*TRY IT*. Pictures aside, reproduce exactly and only the lines below, starting at the one containing "LED1 pin GND: 3V3 -> GND" and ending at the last line.

*SUPPLIED ENTRIES*.
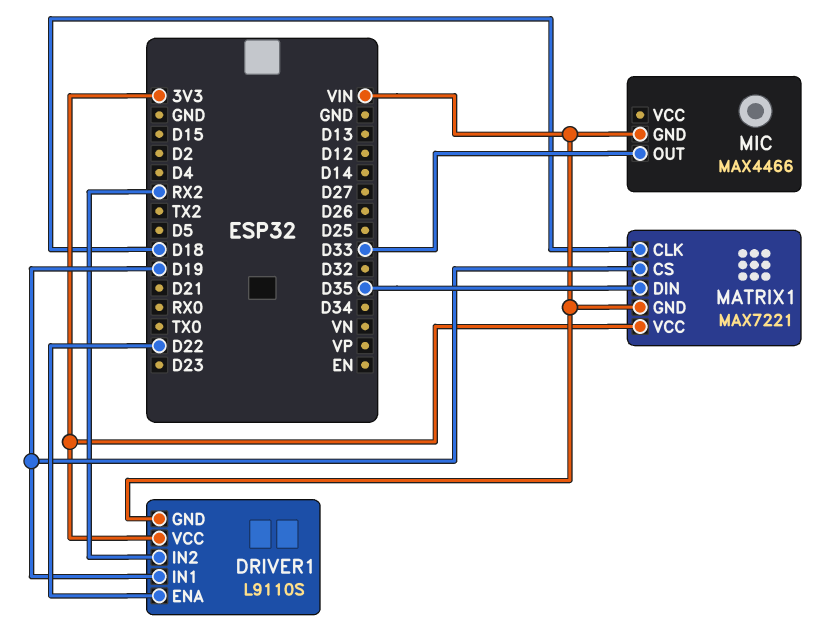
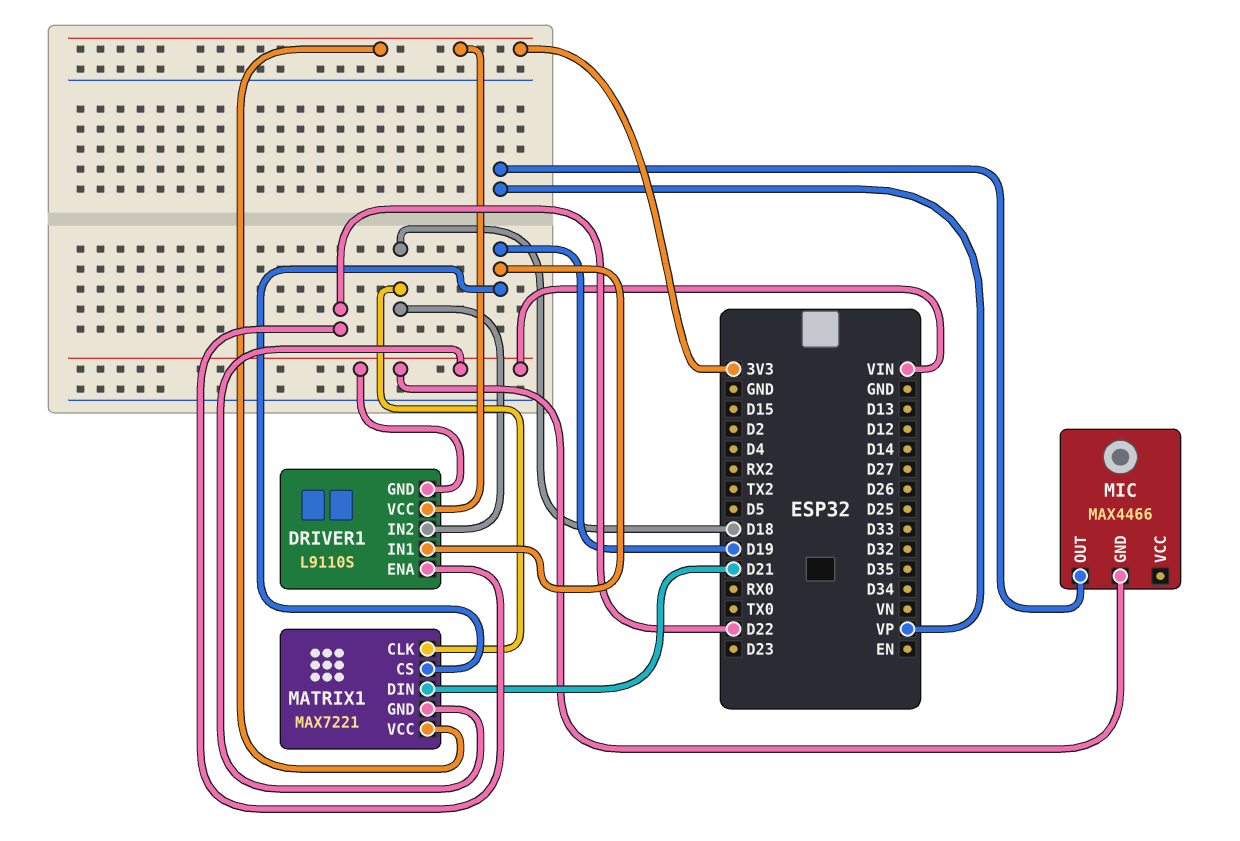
DRIVER1 pin IN2: RX2 -> D18
MATRIX1 pin DIN: D35 -> D21
MIC pin OUT: D33 -> VP

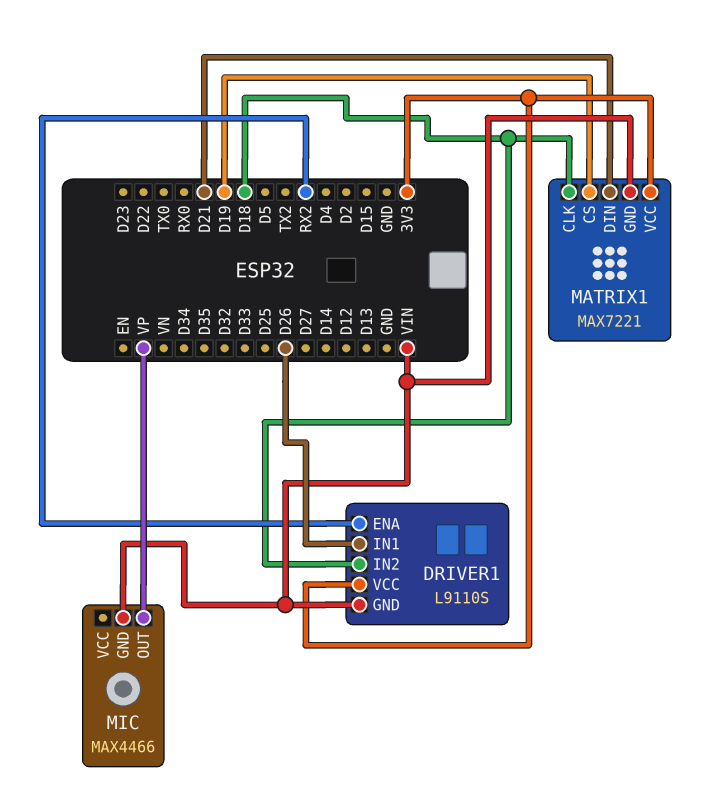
DRIVER1 pin ENA: D22 -> RX2
DRIVER1 pin IN1: D19 -> D26

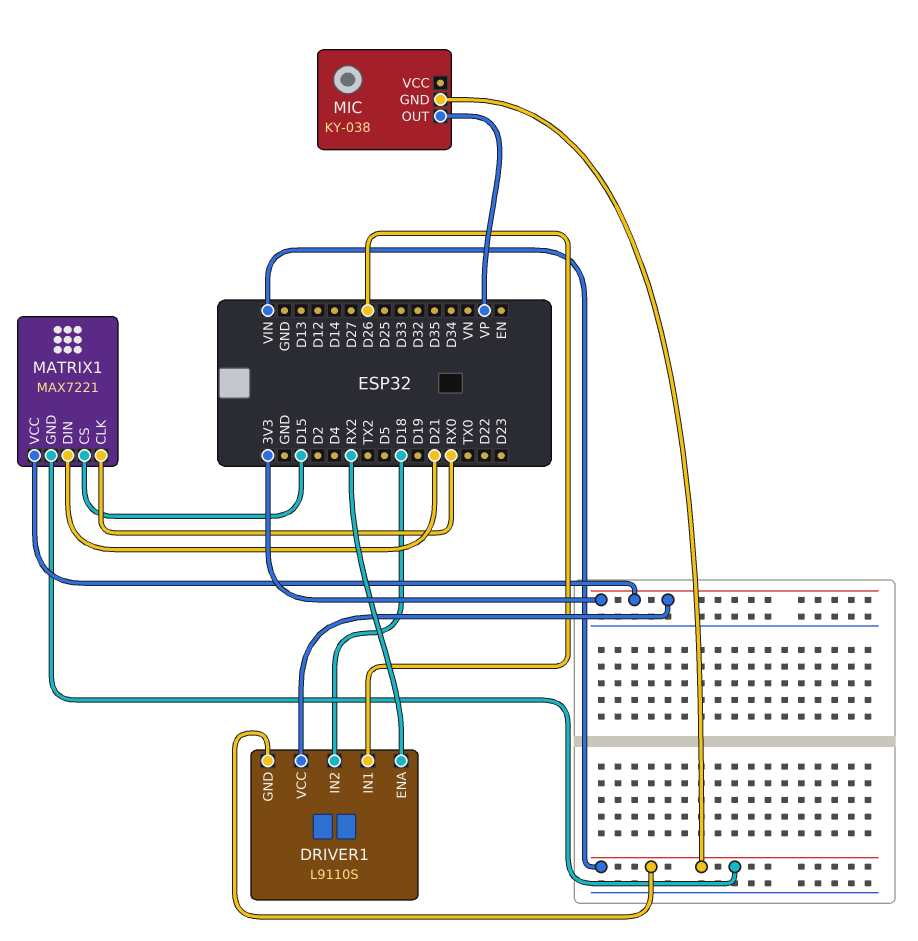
MATRIX1 pin CLK: D18 -> RX0
MATRIX1 pin CS: D19 -> D15
MIC: MAX4466 -> KY-038

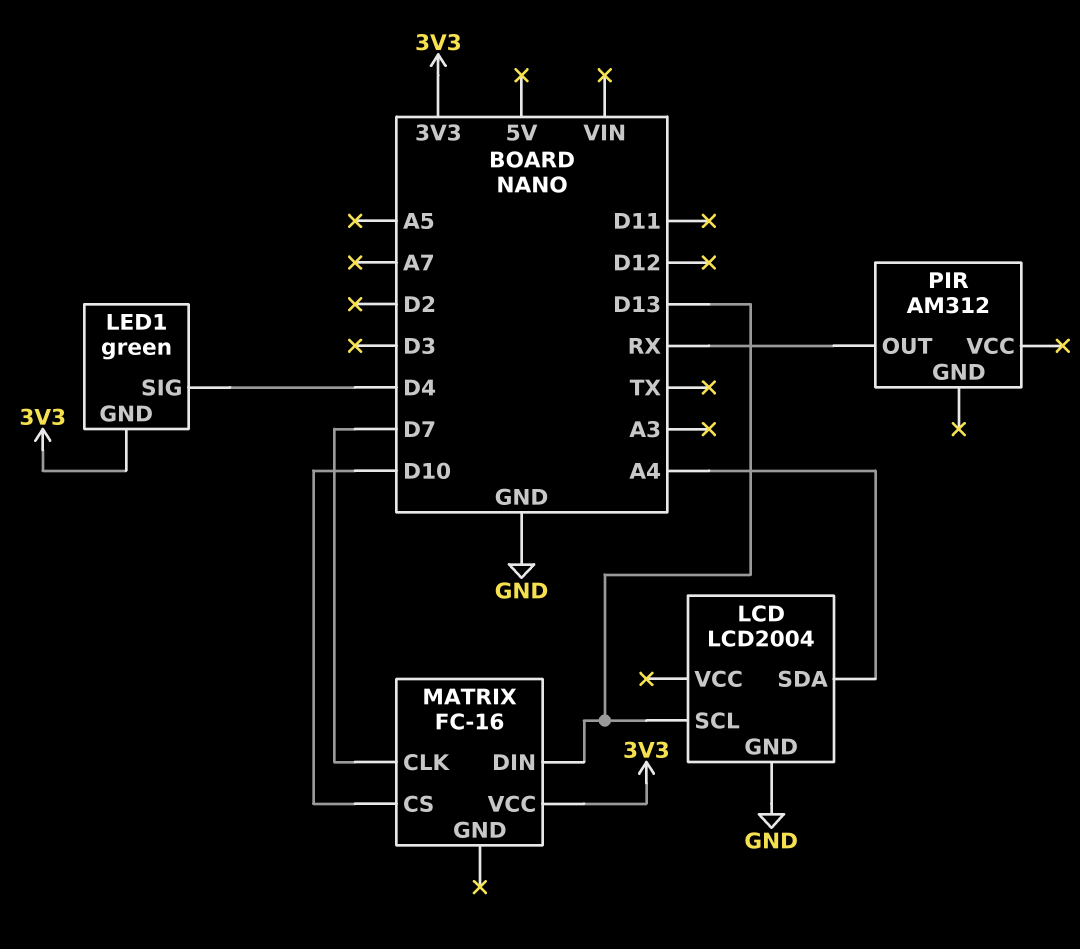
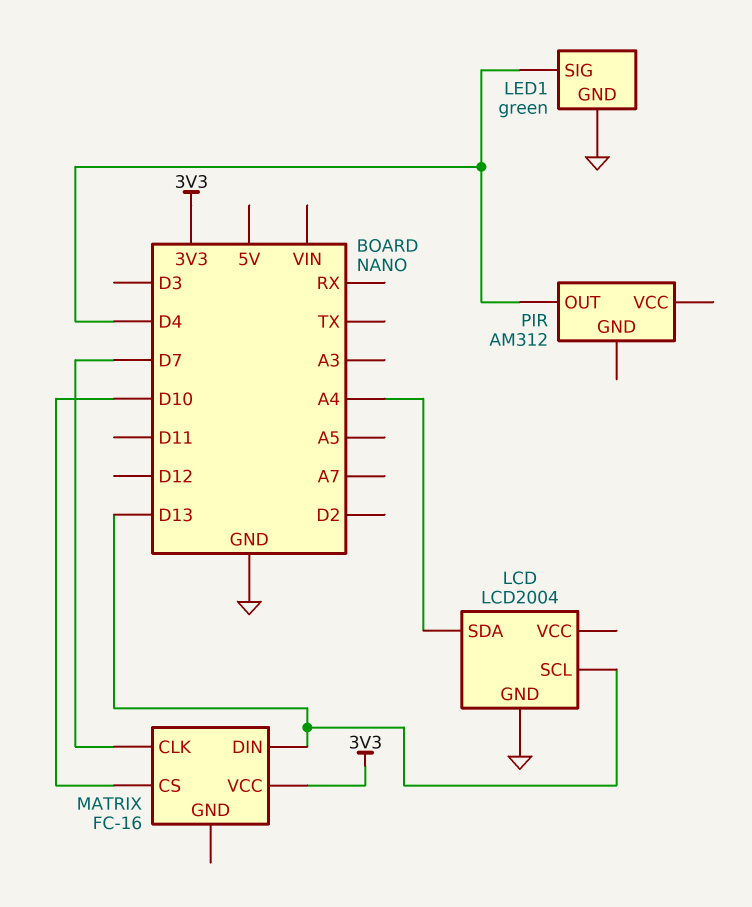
LED1 pin GND: 3V3 -> GND
PIR pin OUT: RX -> D4

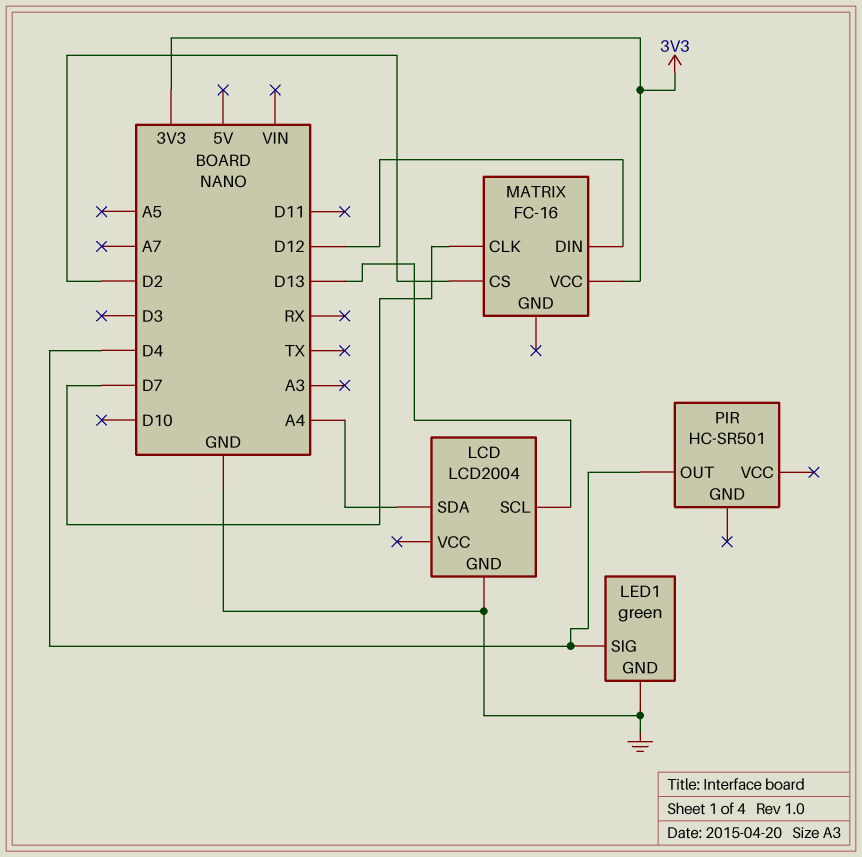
MATRIX pin CS: D10 -> D2
MATRIX pin DIN: D13 -> D12
PIR: AM312 -> HC-SR501

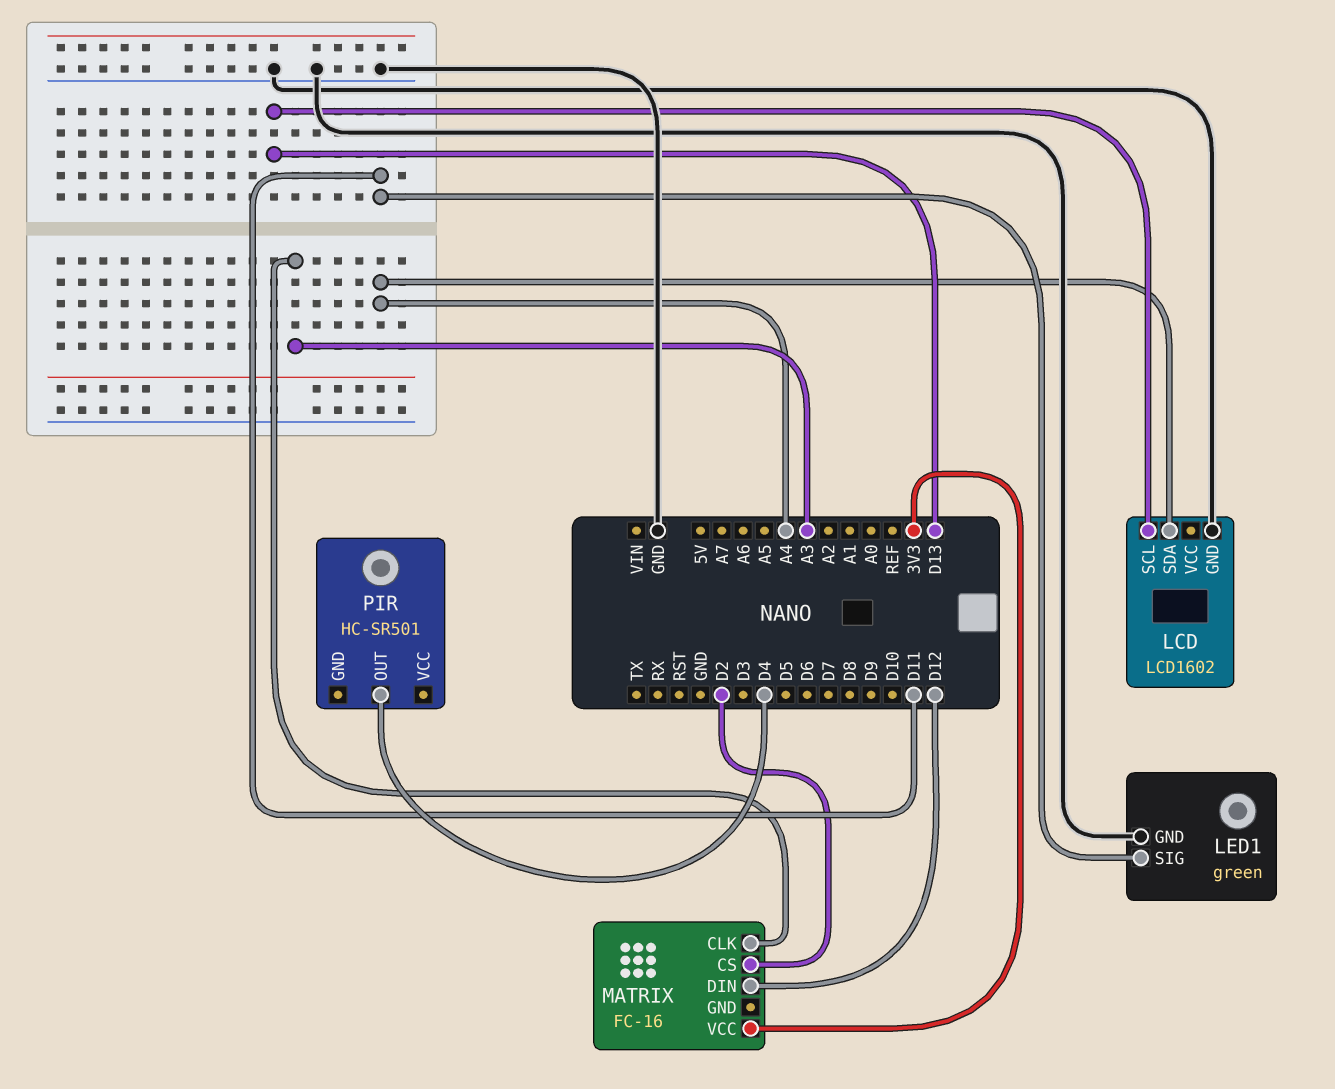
LCD: LCD2004 -> LCD1602
LED1 pin SIG: D4 -> D11
MATRIX pin CLK: D7 -> A3

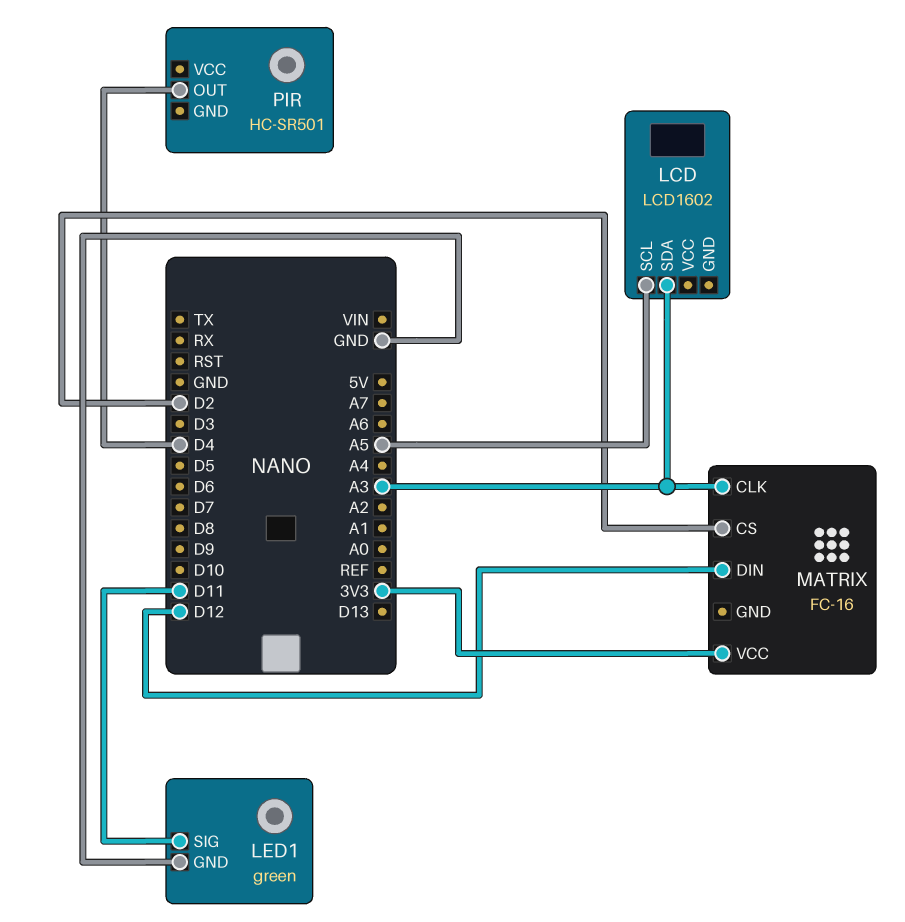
LCD pin GND: GND -> none
LCD pin SCL: D13 -> A5
LCD pin SDA: A4 -> A3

*ANSWER SECTION*.
LED1 pin GND: 3V3 -> GND
PIR pin OUT: RX -> D4

MATRIX pin CS: D10 -> D2
MATRIX pin DIN: D13 -> D12
PIR: AM312 -> HC-SR501

LCD: LCD2004 -> LCD1602
LED1 pin SIG: D4 -> D11
MATRIX pin CLK: D7 -> A3

LCD pin GND: GND -> none
LCD pin SCL: D13 -> A5
LCD pin SDA: A4 -> A3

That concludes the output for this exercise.